▶ Task: Line count for the string "pink": give the number of lines in the data below that contain it, and nothing more.

▶ Source data:

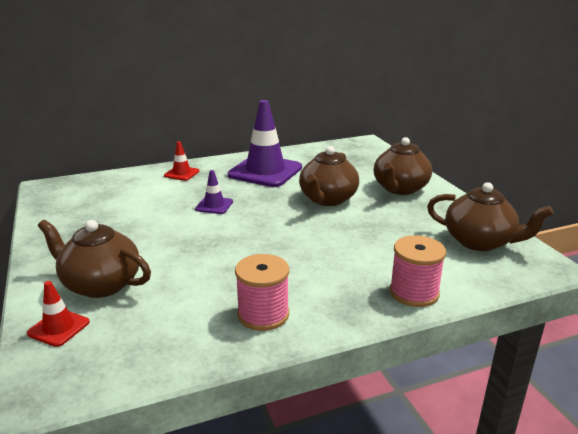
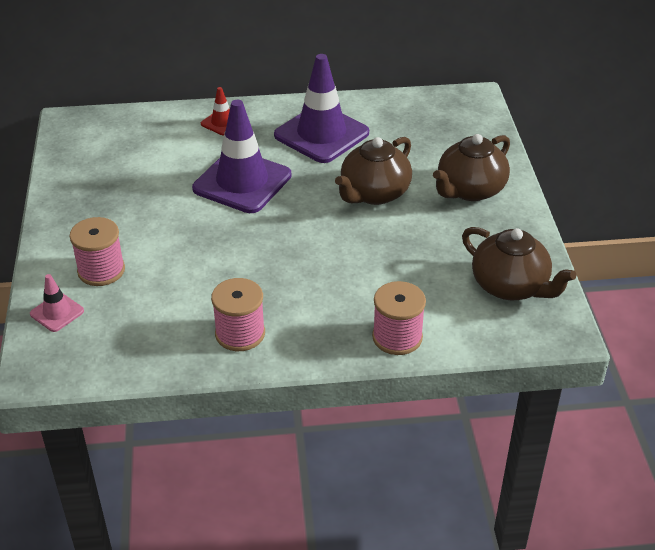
camera: 15 degrees right, 15 degrees up
(58, 328) = (57, 312): red traffic cone -> pink traffic cone
(100, 284) = (101, 270): brown teapot -> pink spool
(214, 205) = (242, 182): purple traffic cone -> purple traffic cone, size x2.17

▶ The answer: 2